** The records follows **

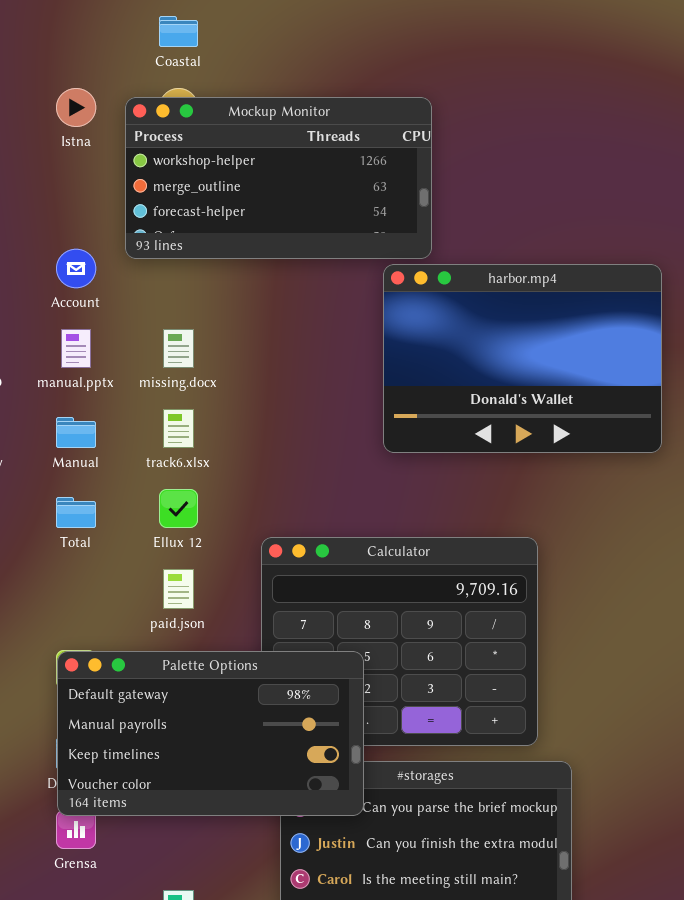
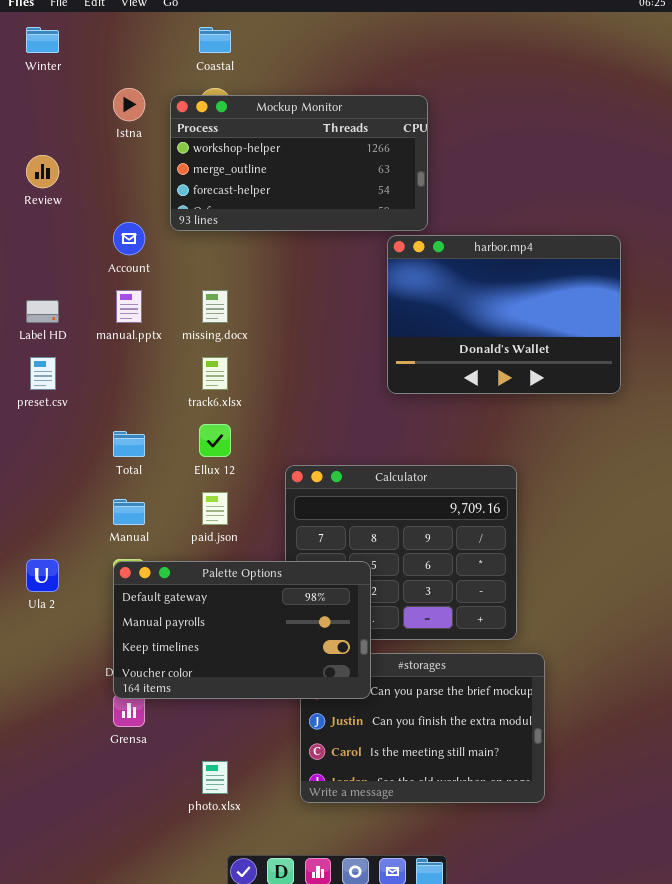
Manual: [56,417,96,448] -> [113,499,145,525], moved

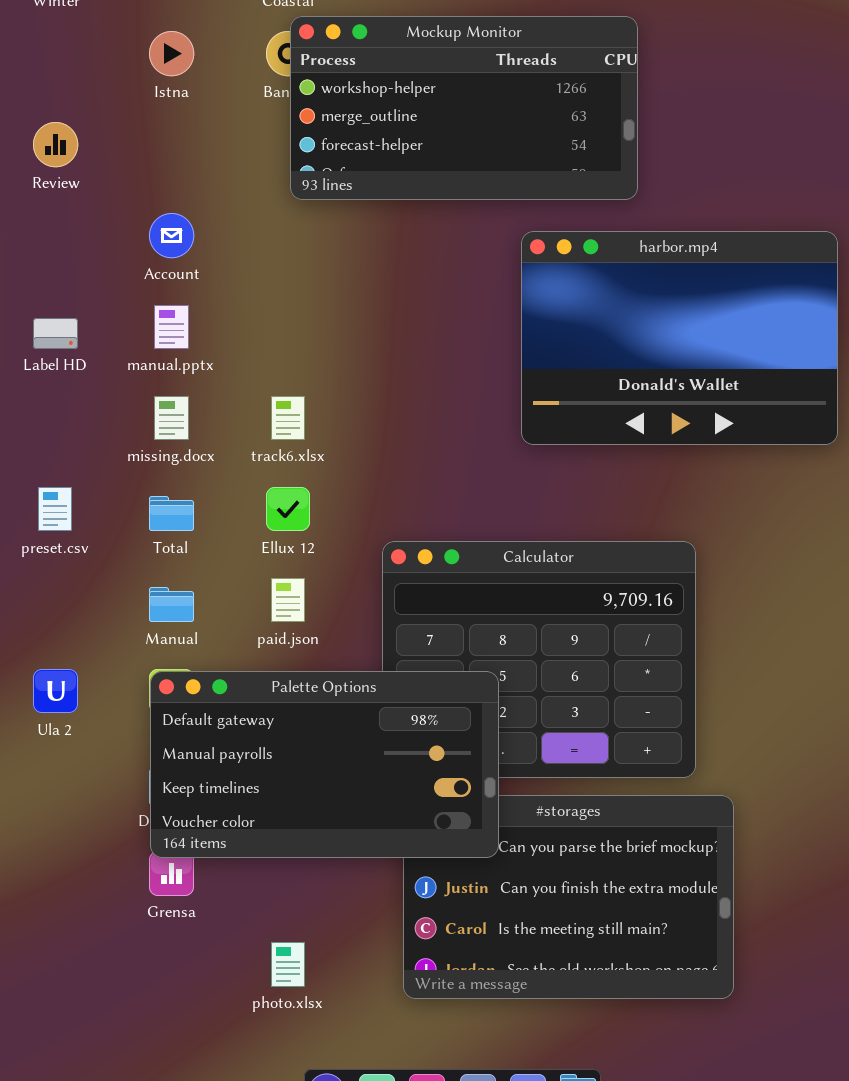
Mockup Monitor: [170,95,428,231] -> [290,16,638,200], moved
missing.docx: [202,290,228,323] -> [154,396,189,440], moved
preset.csv: [30,357,56,390] -> [38,487,72,531], moved

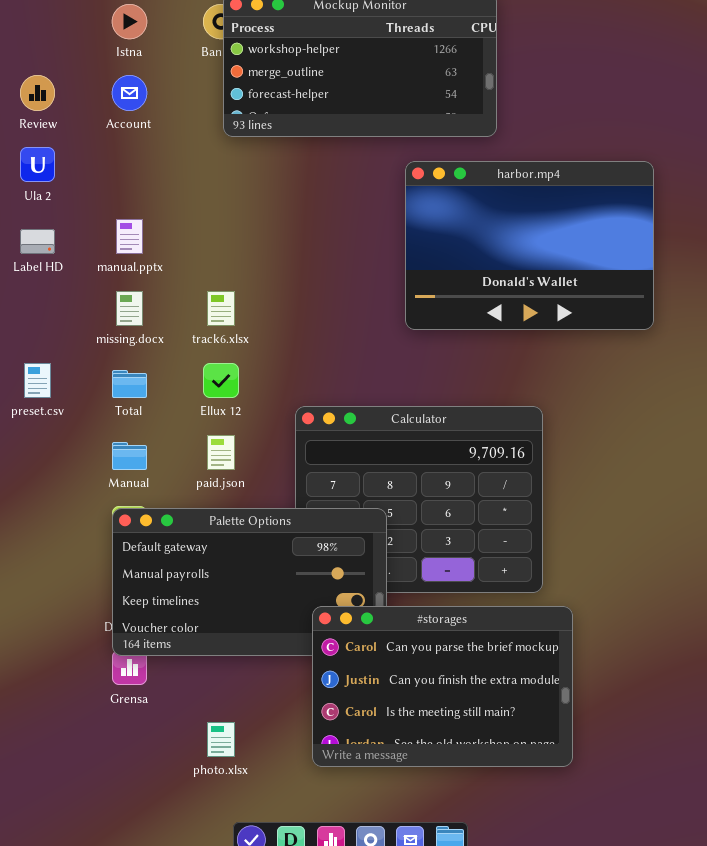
Account: [149,213,194,258] -> [112,75,147,111], moved
Ula 2: [33,669,78,713] -> [20,147,55,182], moved
#storages: [403,795,734,999] -> [312,606,573,767], raised

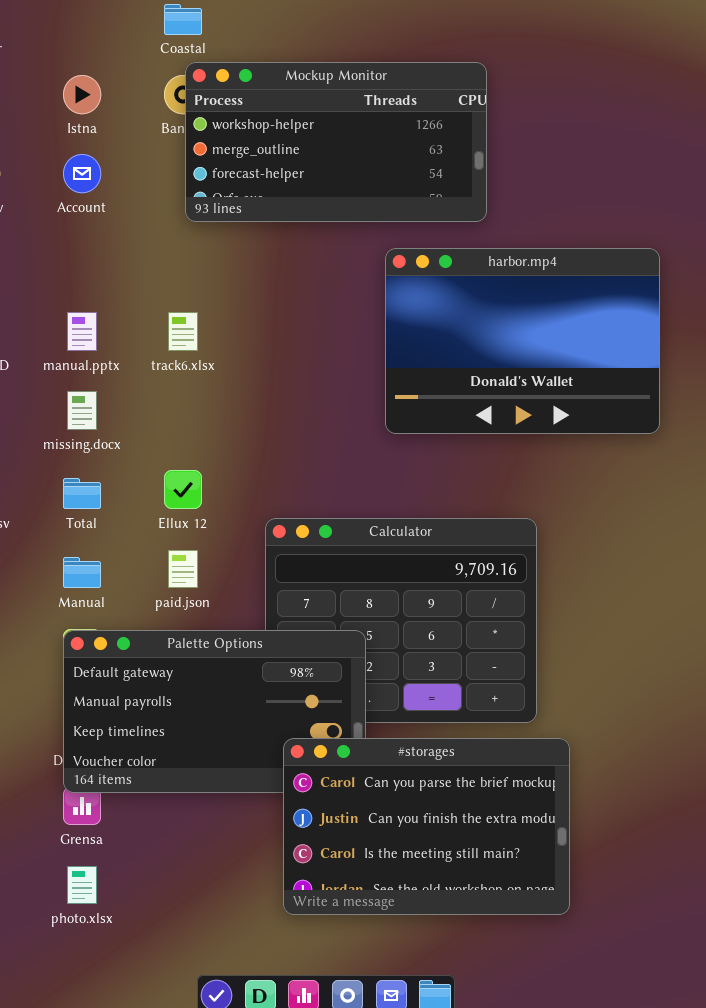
track6.xlsx: [207,291,235,326] -> [168,312,198,351], moved
photo.xlsx: [207,722,235,757] -> [67,866,97,904], moved

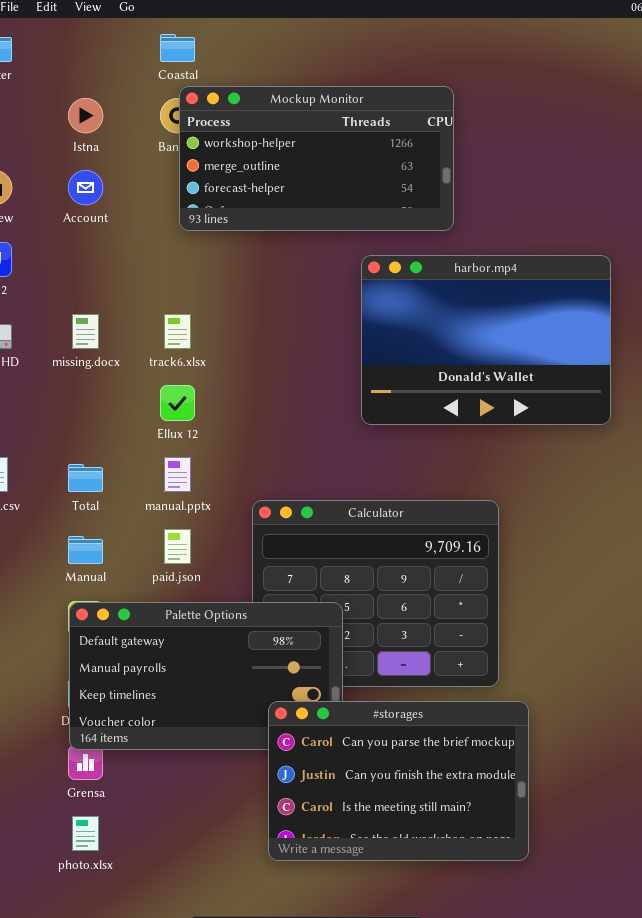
manual.pptx: [67,312,97,351] -> [164,457,191,492], moved
missing.docx: [67,391,97,430] -> [72,314,99,349], moved
Ellux 12: [164,470,202,509] -> [160,385,195,421], moved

** End of The records **

## What is needed
Copy each line above that contains the word "docx".

## Answer to the exercise
missing.docx: [202,290,228,323] -> [154,396,189,440], moved
missing.docx: [67,391,97,430] -> [72,314,99,349], moved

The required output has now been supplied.